# Instructions to follow
A faithful, word-for-word copy of the data below is required, without pictures.
::: Data
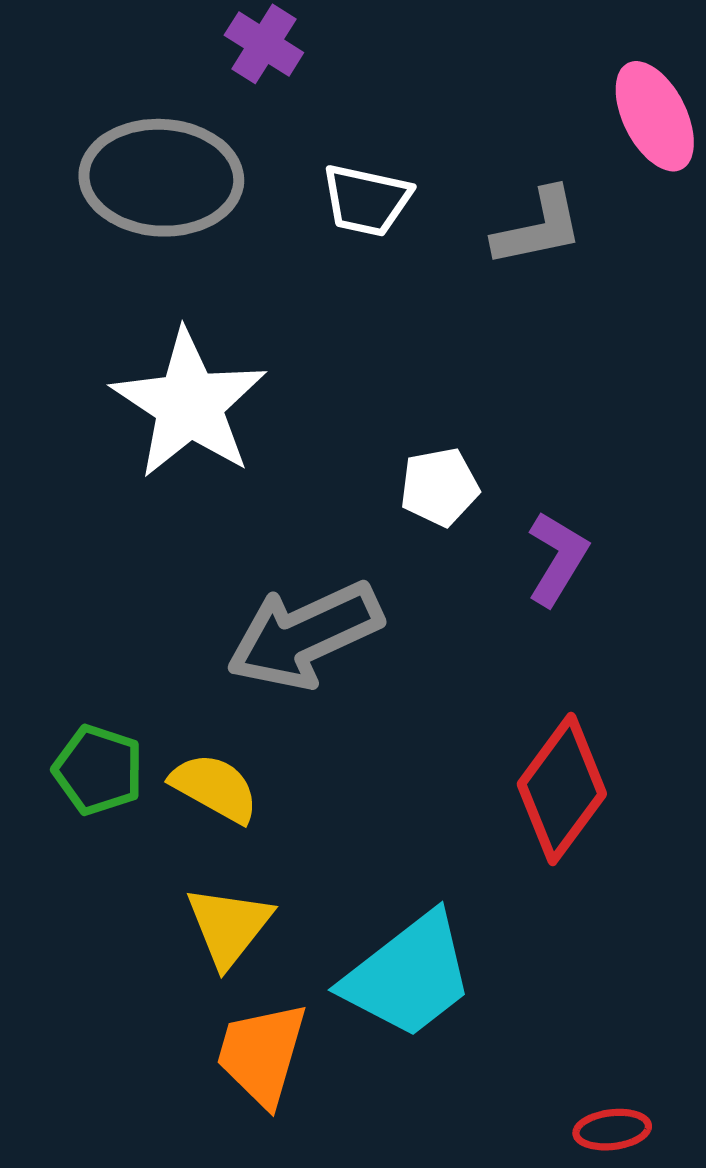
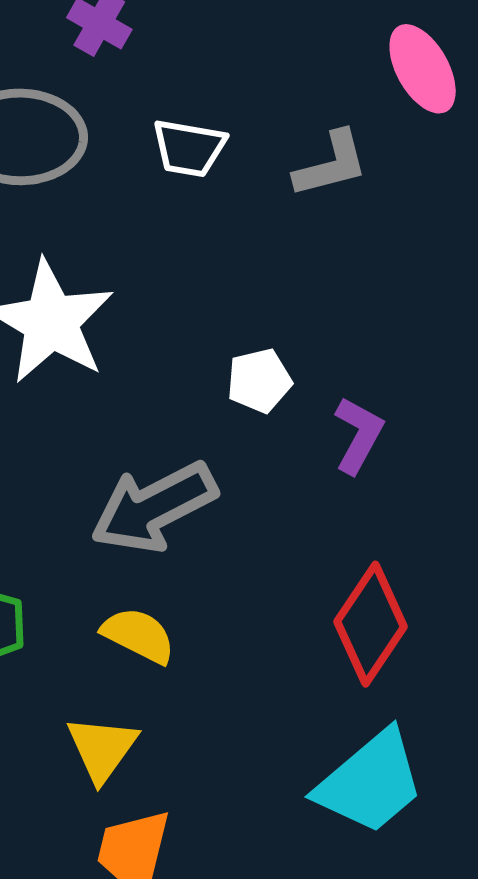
yellow semicircle: (215, 788) -> (139, 635), moved
cyan trapezoid: (408, 976) -> (370, 782), moved

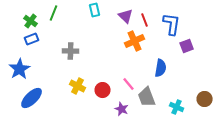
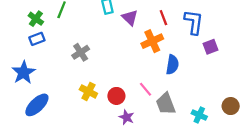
purple triangle: (126, 16) -> (130, 18), moved
gray cross: (71, 51) -> (81, 52), turned -35
blue semicircle: (161, 68) -> (172, 65), moved
purple star: (122, 109) -> (127, 117), moved

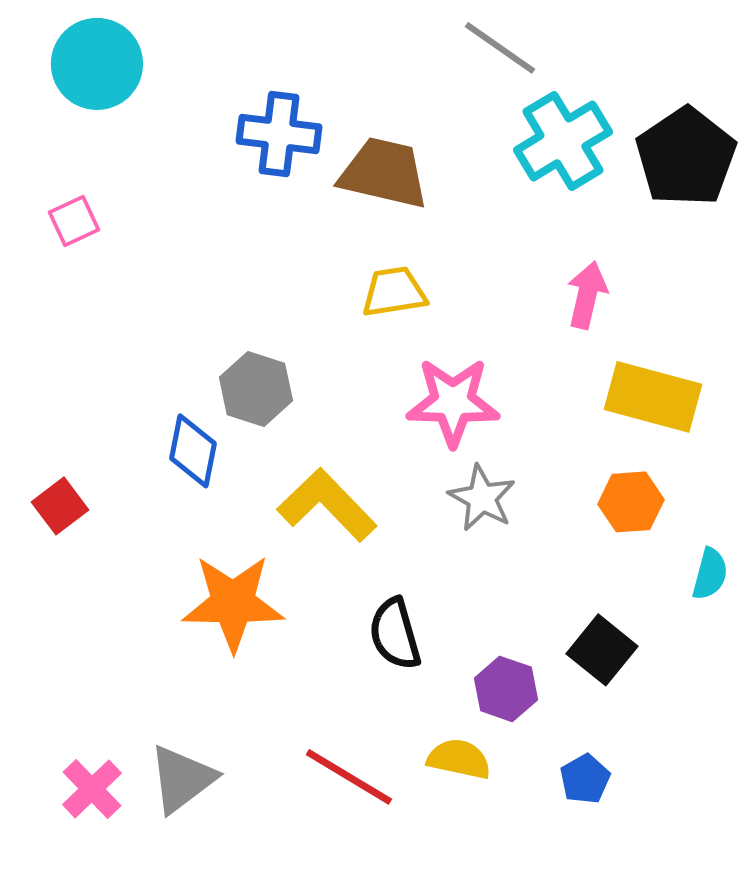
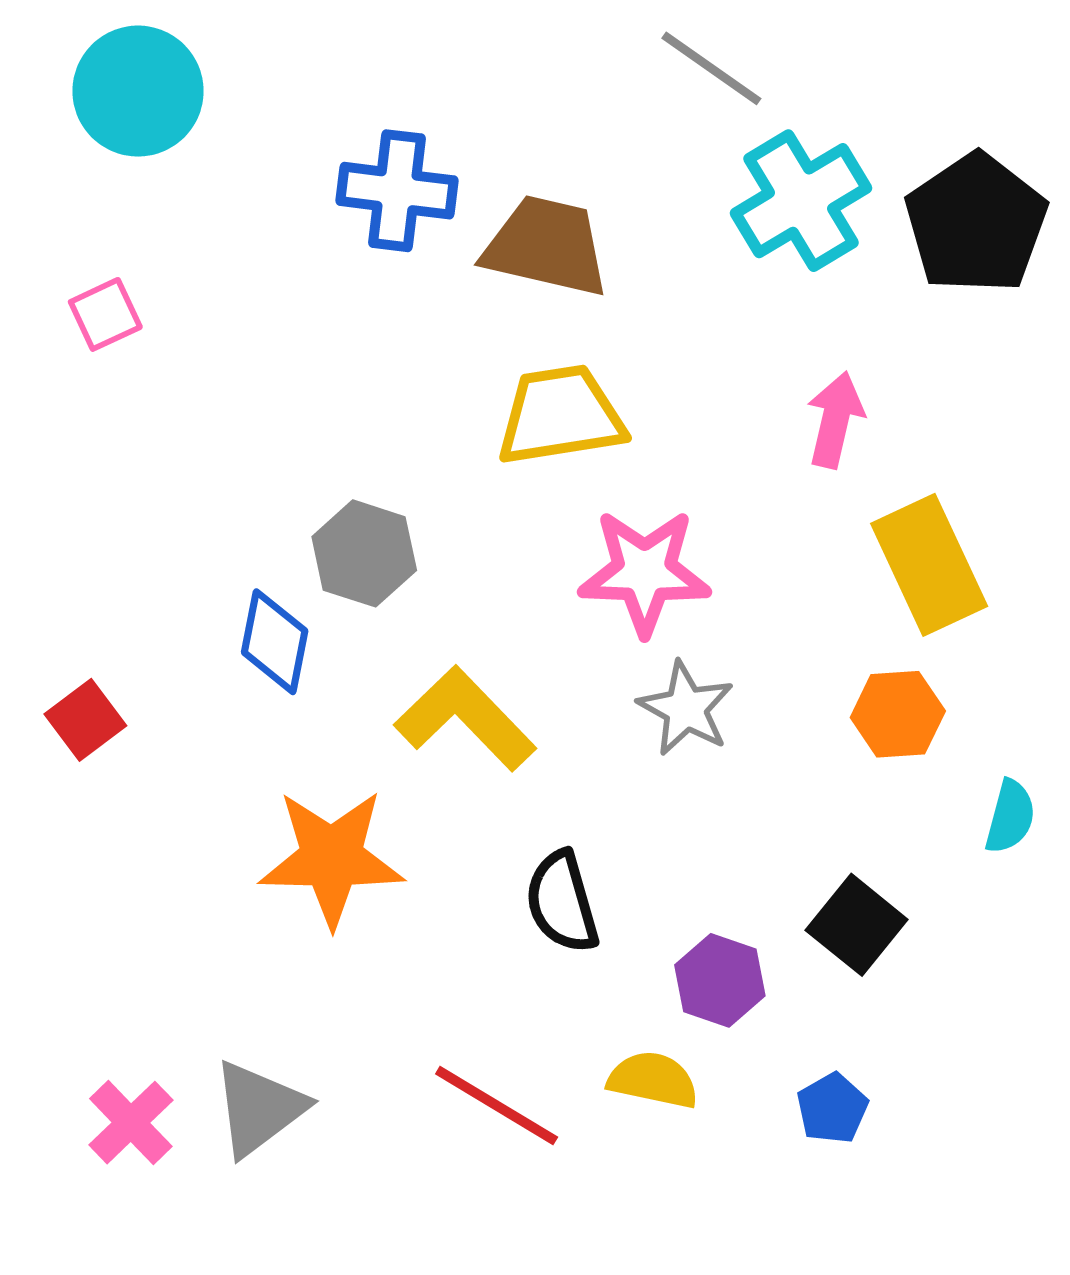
yellow trapezoid: (394, 292) -> (561, 415), size x1.4
yellow rectangle: (653, 397) -> (929, 565), turned 50

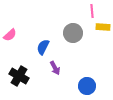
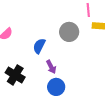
blue circle: (87, 86) -> (56, 87), moved

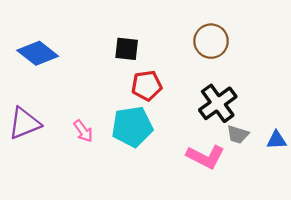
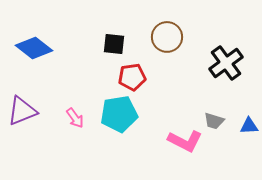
brown circle: (211, 41) -> (167, 37), moved
black cross: (218, 103) -> (226, 63), moved

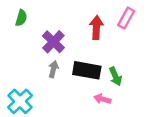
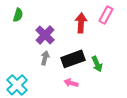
black rectangle: (87, 70) -> (73, 59), turned -30
pink arrow: (102, 99) -> (71, 83), moved

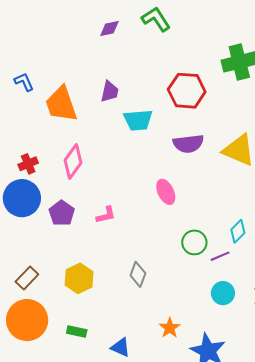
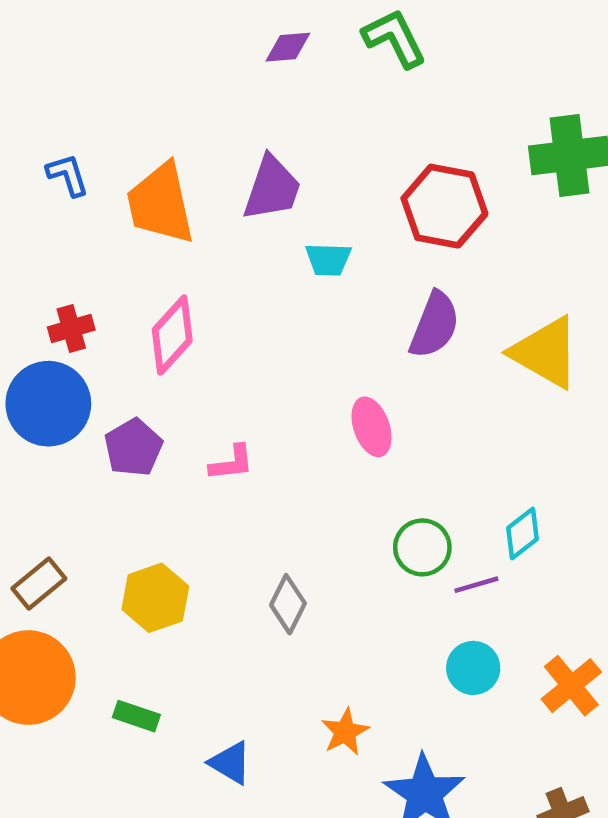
blue L-shape: (24, 82) -> (68, 175), moved
purple trapezoid: (110, 92) -> (272, 188), size x1.4
cyan trapezoid: (138, 120) -> (328, 259), size x0.7
purple semicircle: (188, 144) -> (434, 325), turned -68

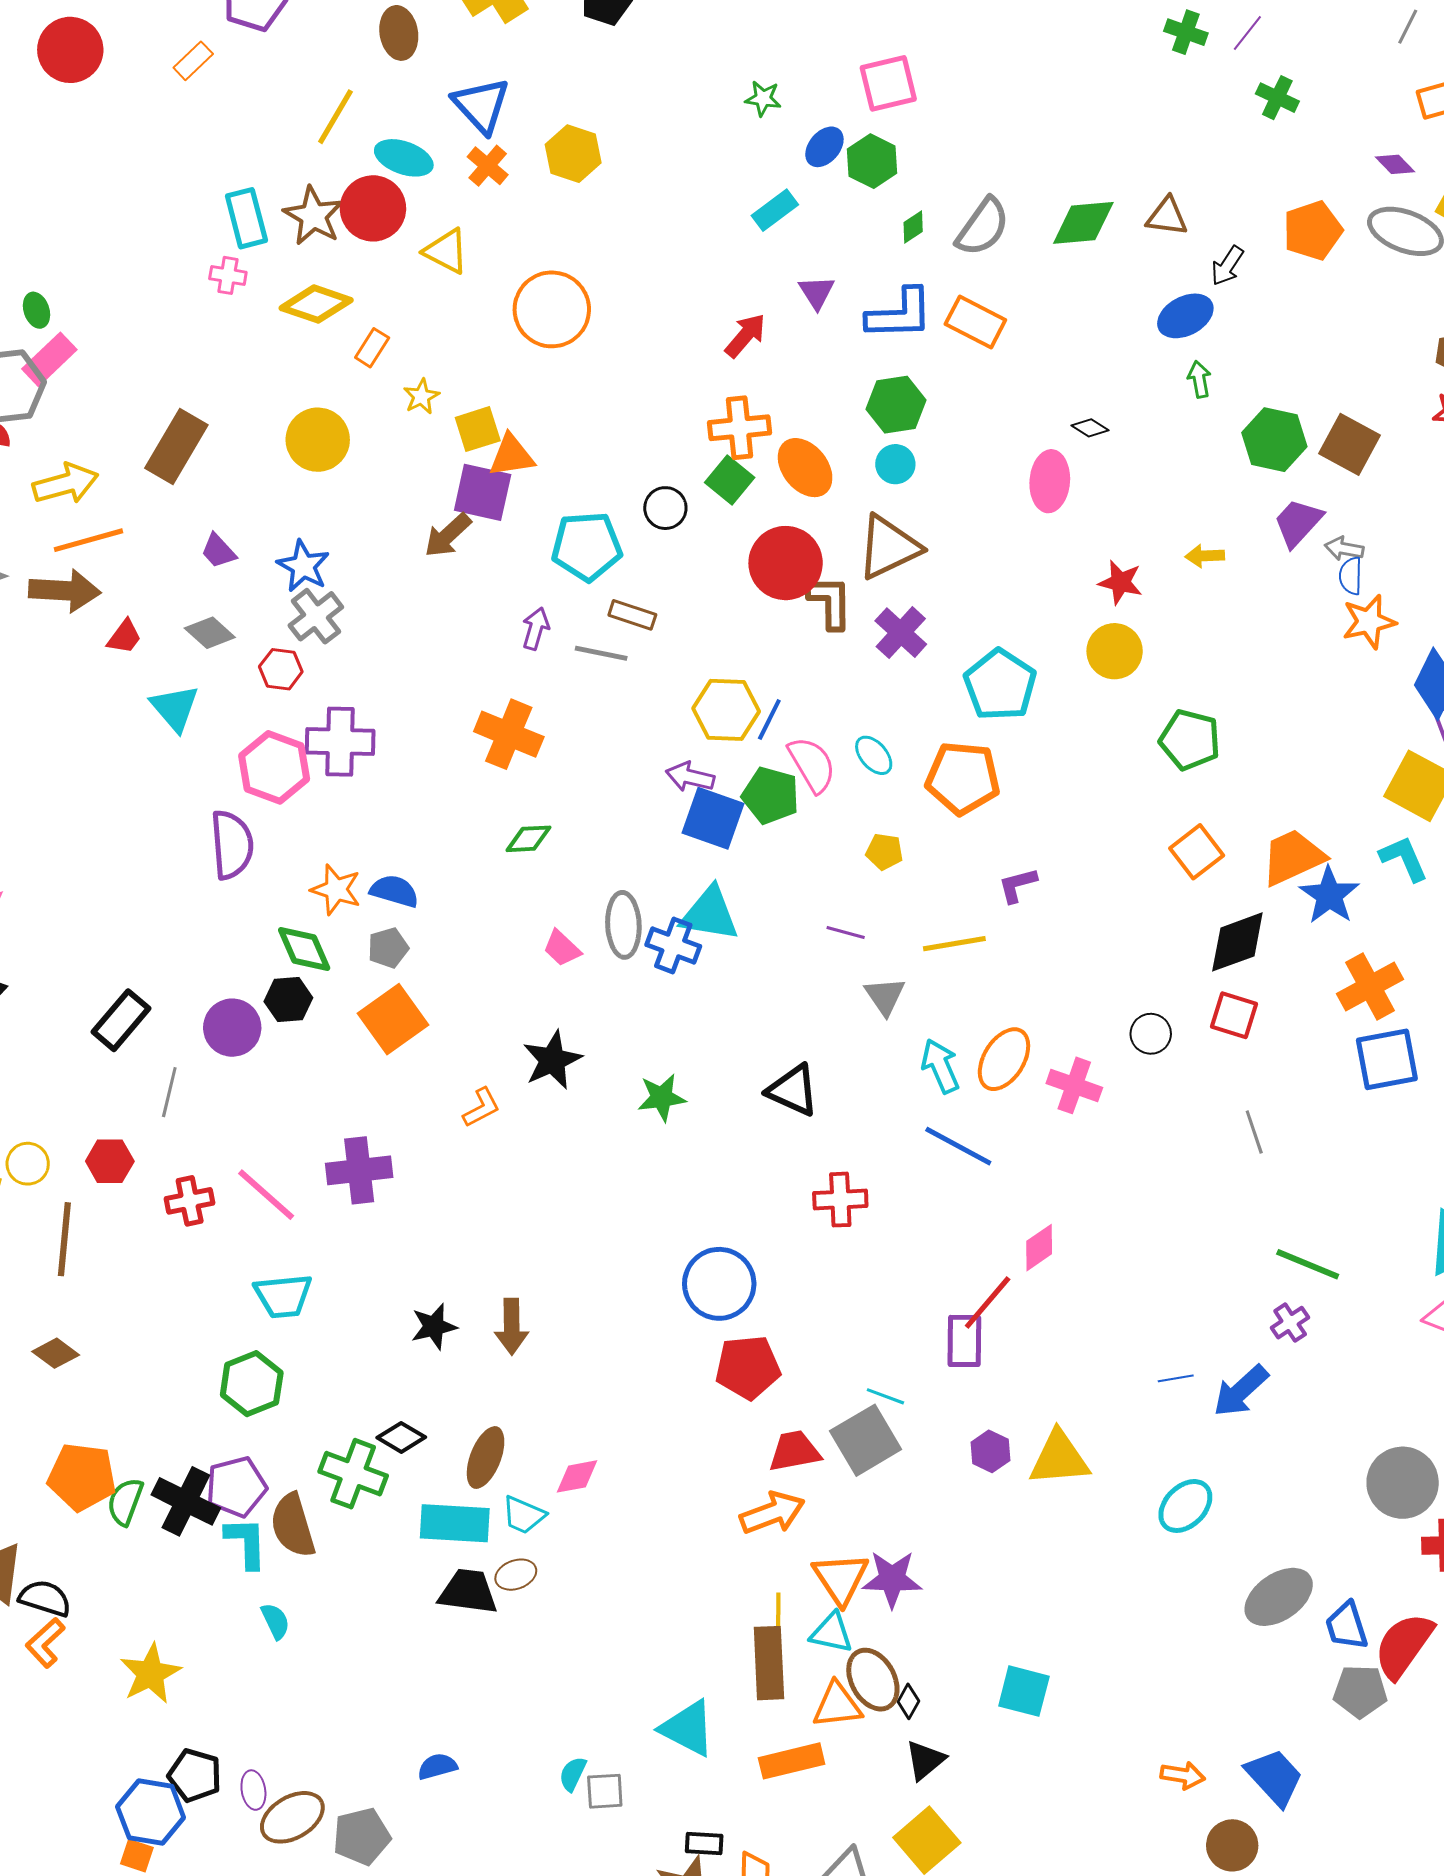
::::::
# Written solution
yellow semicircle: (215, 788) -> (139, 635), moved
cyan trapezoid: (408, 976) -> (370, 782), moved

purple triangle: (126, 16) -> (130, 18), moved
gray cross: (71, 51) -> (81, 52), turned -35
blue semicircle: (161, 68) -> (172, 65), moved
purple star: (122, 109) -> (127, 117), moved

yellow trapezoid: (394, 292) -> (561, 415), size x1.4
yellow rectangle: (653, 397) -> (929, 565), turned 50

blue circle: (87, 86) -> (56, 87), moved

brown circle: (211, 41) -> (167, 37), moved
black cross: (218, 103) -> (226, 63), moved

black rectangle: (87, 70) -> (73, 59), turned -30
pink arrow: (102, 99) -> (71, 83), moved

blue L-shape: (24, 82) -> (68, 175), moved
purple trapezoid: (110, 92) -> (272, 188), size x1.4
cyan trapezoid: (138, 120) -> (328, 259), size x0.7
purple semicircle: (188, 144) -> (434, 325), turned -68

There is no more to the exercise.